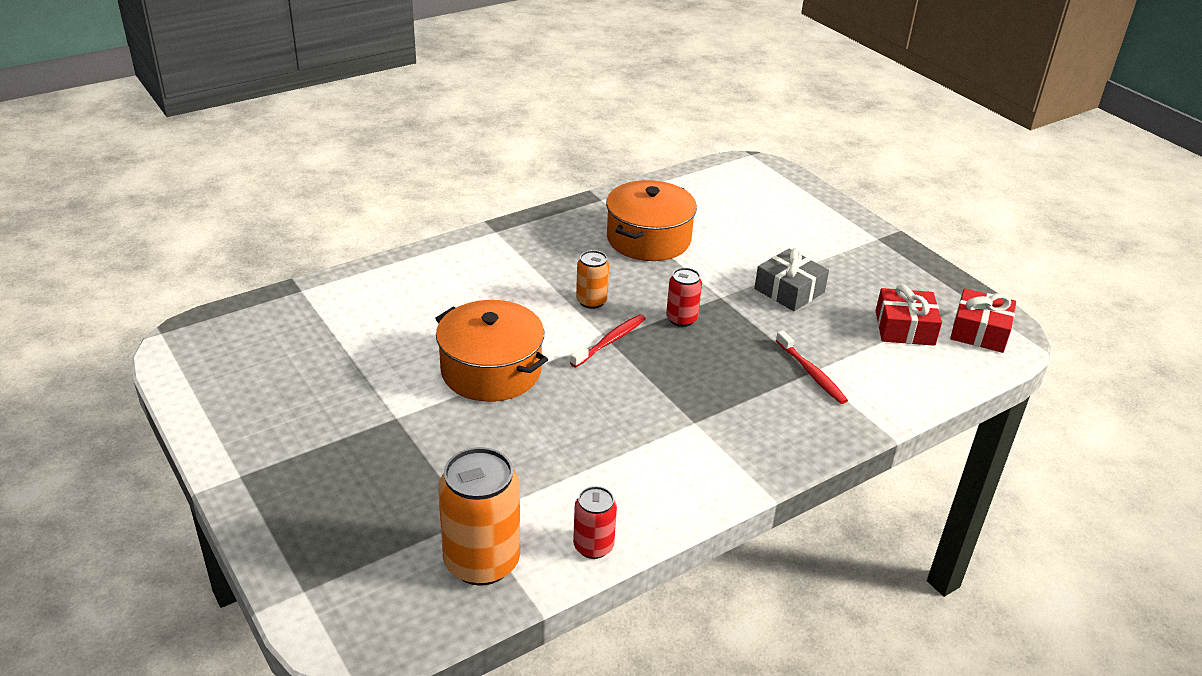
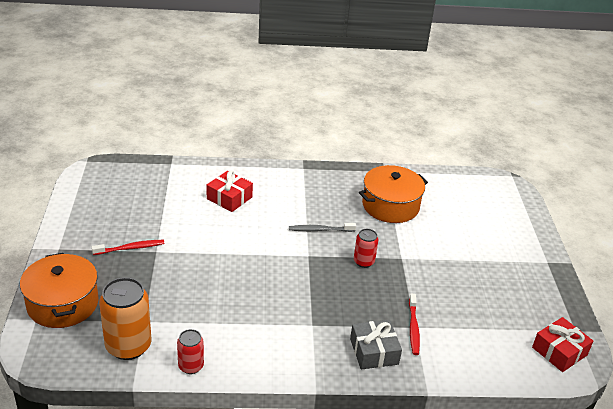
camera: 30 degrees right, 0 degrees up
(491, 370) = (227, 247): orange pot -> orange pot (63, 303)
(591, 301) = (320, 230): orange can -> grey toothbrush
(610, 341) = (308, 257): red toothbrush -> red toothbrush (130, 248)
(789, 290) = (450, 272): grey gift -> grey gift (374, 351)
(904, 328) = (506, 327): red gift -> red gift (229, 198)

* * *

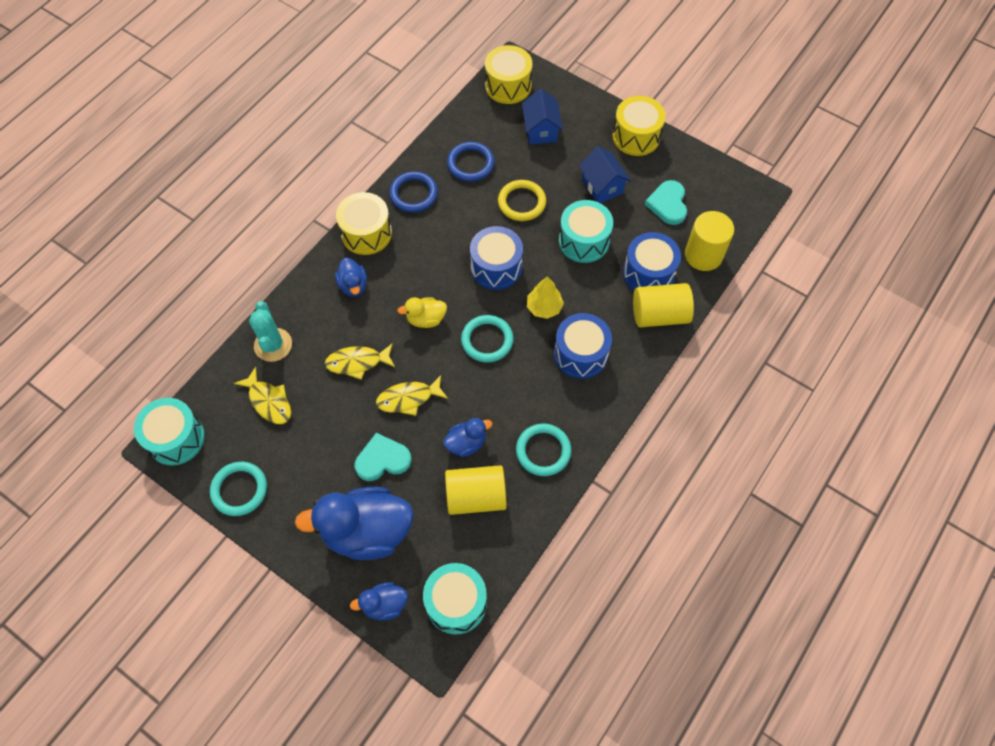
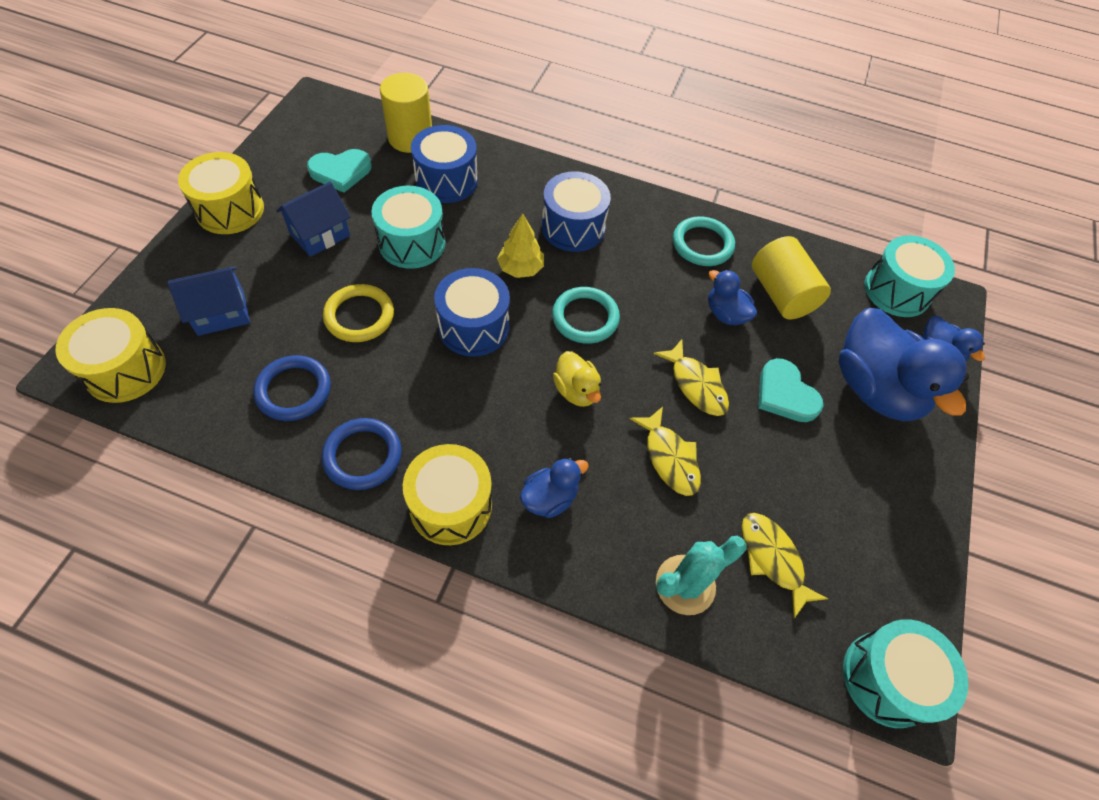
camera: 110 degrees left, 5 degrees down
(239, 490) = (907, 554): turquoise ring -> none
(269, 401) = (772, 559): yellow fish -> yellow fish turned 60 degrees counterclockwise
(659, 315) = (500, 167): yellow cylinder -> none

--

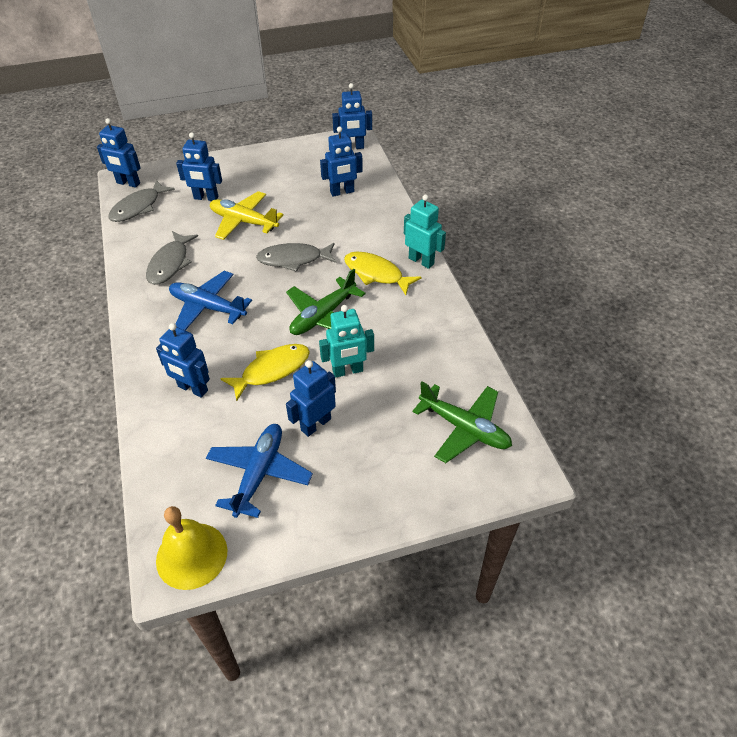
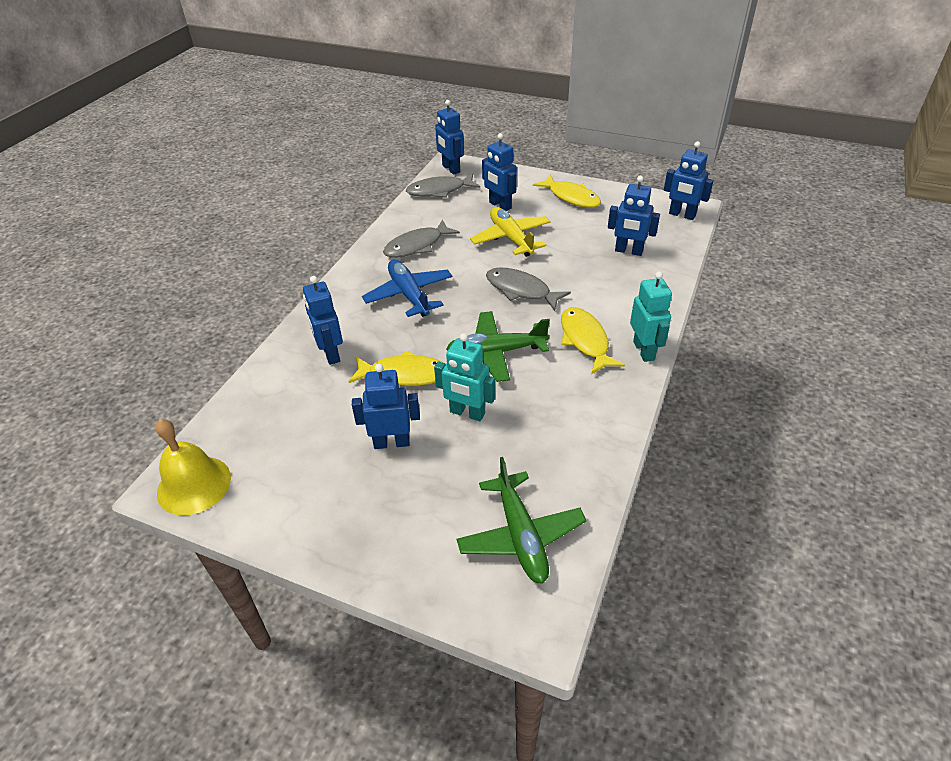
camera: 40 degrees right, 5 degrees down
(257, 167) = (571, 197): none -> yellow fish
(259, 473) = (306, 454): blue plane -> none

- Required action
Reproduce exactly the entries above, limited to the lines from the one with "camera: 30 degrees right, 0 degrees up" through the one with "(789, 290) = (450, 272): grey", both included.

- Response to this exercise
camera: 30 degrees right, 0 degrees up
(491, 370) = (227, 247): orange pot -> orange pot (63, 303)
(591, 301) = (320, 230): orange can -> grey toothbrush
(610, 341) = (308, 257): red toothbrush -> red toothbrush (130, 248)
(789, 290) = (450, 272): grey gift -> grey gift (374, 351)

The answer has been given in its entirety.